» **TASK DETAILS**:
For each line in the material below that holds "game", copy that line.

──────────────────────────────

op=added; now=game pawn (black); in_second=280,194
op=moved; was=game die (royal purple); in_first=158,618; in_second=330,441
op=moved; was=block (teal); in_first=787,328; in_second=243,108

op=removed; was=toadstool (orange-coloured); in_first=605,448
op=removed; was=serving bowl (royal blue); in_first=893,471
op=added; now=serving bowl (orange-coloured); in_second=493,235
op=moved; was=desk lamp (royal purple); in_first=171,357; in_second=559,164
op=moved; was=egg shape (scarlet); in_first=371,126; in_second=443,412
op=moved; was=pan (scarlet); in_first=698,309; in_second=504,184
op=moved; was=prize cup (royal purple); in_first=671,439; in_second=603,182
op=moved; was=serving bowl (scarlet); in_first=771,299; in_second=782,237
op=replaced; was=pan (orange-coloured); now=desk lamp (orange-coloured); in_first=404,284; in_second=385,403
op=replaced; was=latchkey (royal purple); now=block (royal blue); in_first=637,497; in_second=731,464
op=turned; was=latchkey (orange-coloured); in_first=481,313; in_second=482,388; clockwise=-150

──────────────────────────────

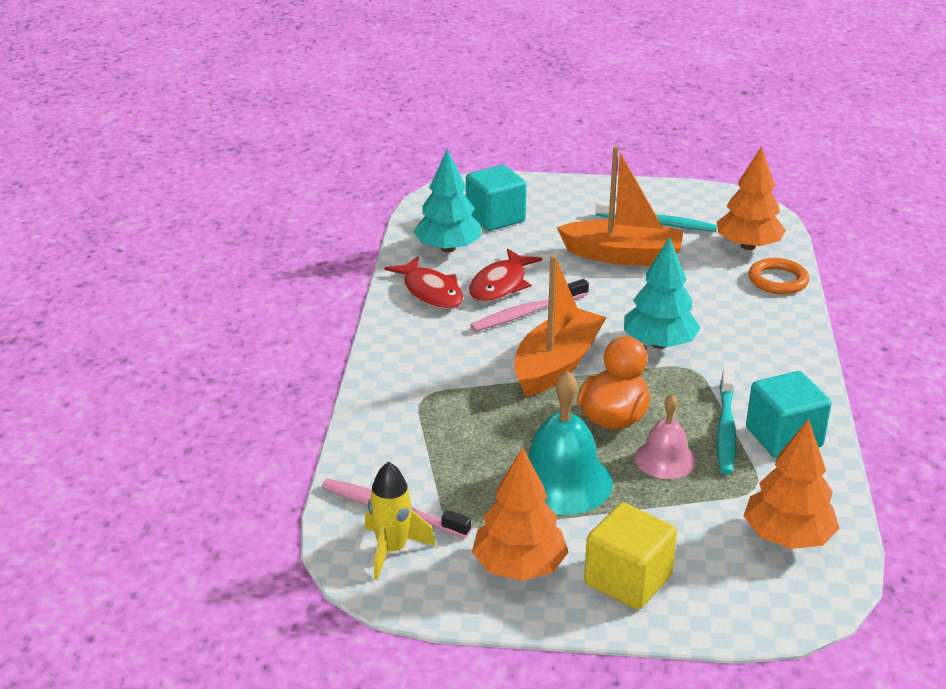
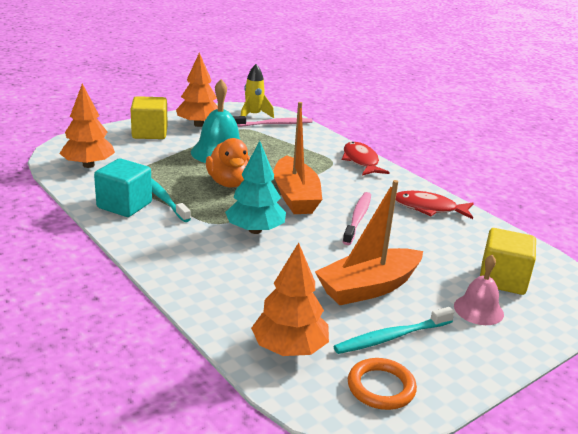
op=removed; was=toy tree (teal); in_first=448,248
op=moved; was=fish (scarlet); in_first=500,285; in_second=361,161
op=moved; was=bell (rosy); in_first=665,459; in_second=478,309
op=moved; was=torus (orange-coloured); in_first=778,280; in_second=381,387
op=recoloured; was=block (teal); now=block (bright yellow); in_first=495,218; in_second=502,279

──────────────────────────────

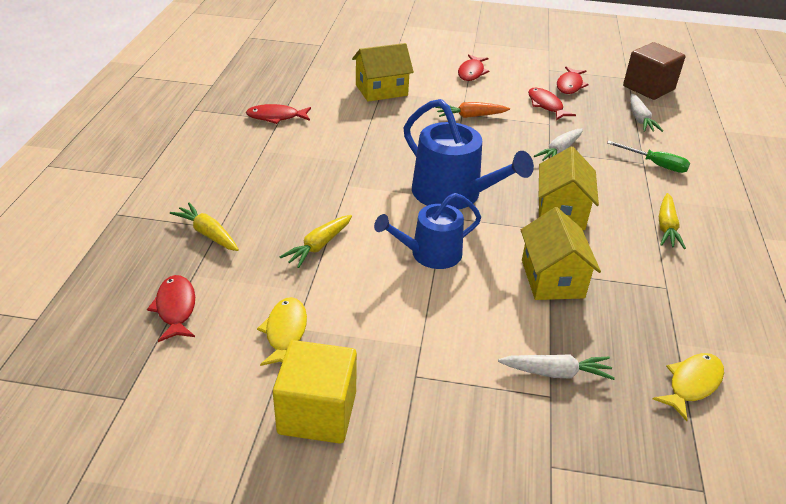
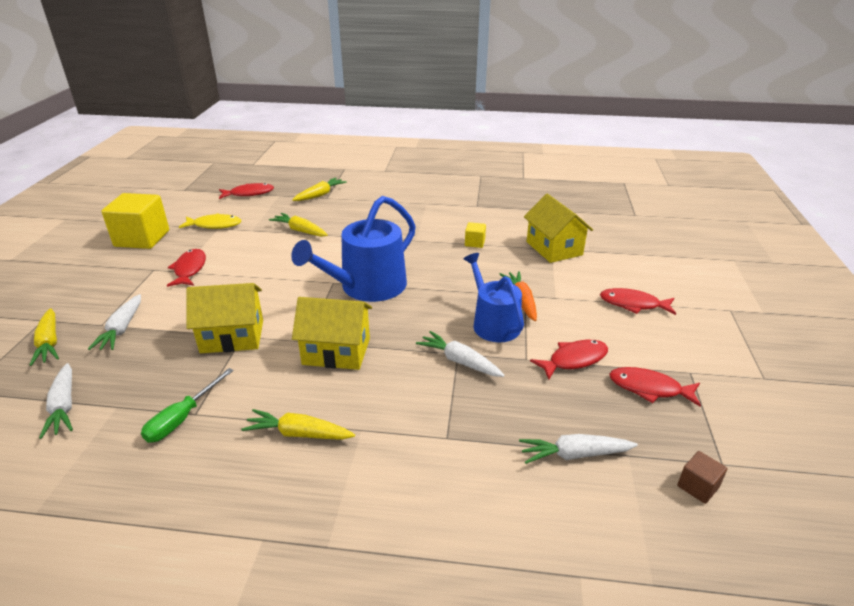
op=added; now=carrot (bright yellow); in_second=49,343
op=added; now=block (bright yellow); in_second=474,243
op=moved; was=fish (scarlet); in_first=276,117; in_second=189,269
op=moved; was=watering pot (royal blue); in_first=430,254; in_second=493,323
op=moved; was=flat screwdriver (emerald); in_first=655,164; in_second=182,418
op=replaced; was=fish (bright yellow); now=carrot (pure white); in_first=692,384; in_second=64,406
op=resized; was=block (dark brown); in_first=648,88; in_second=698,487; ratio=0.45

──────────────────────────────

» **SOLUTION TO THE EXERCISE**:
op=added; now=game pawn (black); in_second=280,194
op=moved; was=game die (royal purple); in_first=158,618; in_second=330,441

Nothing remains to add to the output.